Top of Records for the task

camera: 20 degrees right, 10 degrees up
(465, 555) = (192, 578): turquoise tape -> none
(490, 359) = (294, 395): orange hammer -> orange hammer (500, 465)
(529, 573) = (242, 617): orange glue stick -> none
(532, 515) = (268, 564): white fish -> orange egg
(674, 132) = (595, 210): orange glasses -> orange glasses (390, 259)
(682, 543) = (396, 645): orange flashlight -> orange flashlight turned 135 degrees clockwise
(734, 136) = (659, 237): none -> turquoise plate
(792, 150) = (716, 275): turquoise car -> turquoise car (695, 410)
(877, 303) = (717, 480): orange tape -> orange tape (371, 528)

Bottom of Records for the task
Top of Records for the task

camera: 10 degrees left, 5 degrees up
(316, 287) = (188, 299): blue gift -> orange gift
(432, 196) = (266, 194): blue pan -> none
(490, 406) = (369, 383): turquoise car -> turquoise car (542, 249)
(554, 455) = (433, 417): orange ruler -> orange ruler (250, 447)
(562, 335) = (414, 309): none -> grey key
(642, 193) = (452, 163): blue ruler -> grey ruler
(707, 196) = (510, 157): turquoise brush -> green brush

Bottom of Records for the task
Top of Records for the task

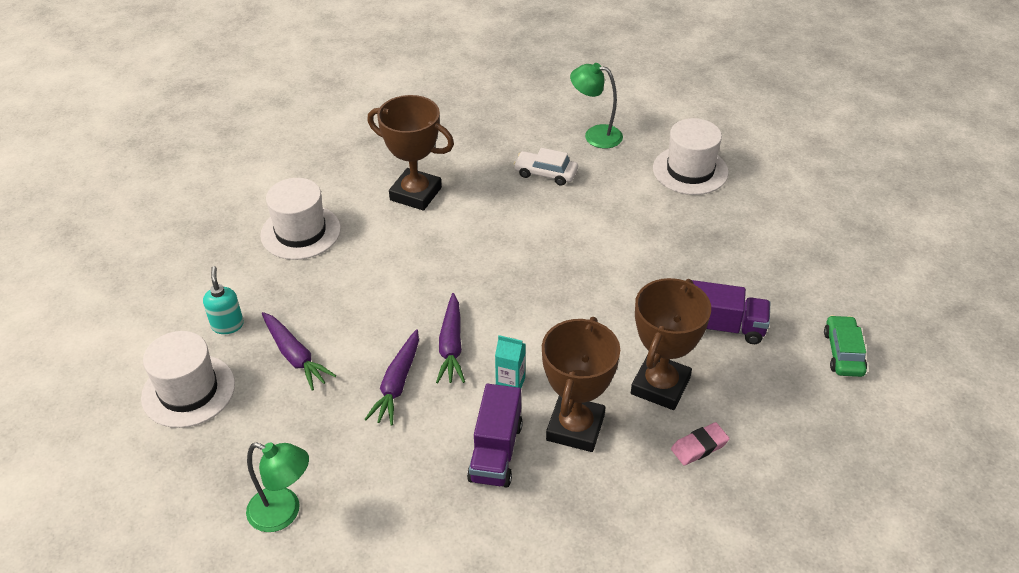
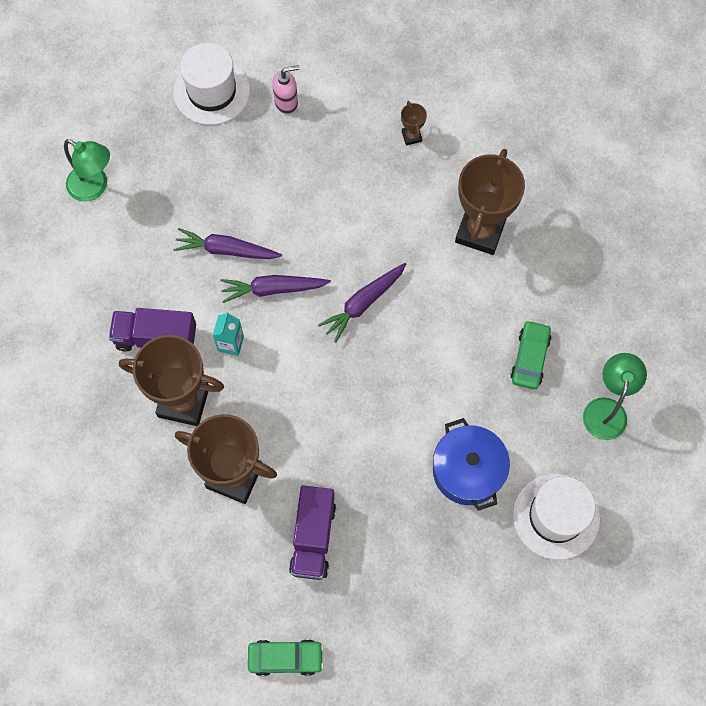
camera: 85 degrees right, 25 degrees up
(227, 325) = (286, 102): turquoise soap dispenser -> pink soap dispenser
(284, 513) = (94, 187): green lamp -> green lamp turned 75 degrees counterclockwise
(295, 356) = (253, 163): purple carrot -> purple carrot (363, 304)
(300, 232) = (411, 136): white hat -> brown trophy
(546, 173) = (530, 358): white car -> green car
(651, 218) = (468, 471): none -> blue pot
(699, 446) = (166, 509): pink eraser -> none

Bottom of Records for the task

# Required action:
Taking the entries above, print exactly the lines starting at the line with "camera: 20 degrees right, 10 degrees up" and ending at the line with "(674, 132) = (595, 210): orange", both included.

# Expected answer:
camera: 20 degrees right, 10 degrees up
(465, 555) = (192, 578): turquoise tape -> none
(490, 359) = (294, 395): orange hammer -> orange hammer (500, 465)
(529, 573) = (242, 617): orange glue stick -> none
(532, 515) = (268, 564): white fish -> orange egg
(674, 132) = (595, 210): orange glasses -> orange glasses (390, 259)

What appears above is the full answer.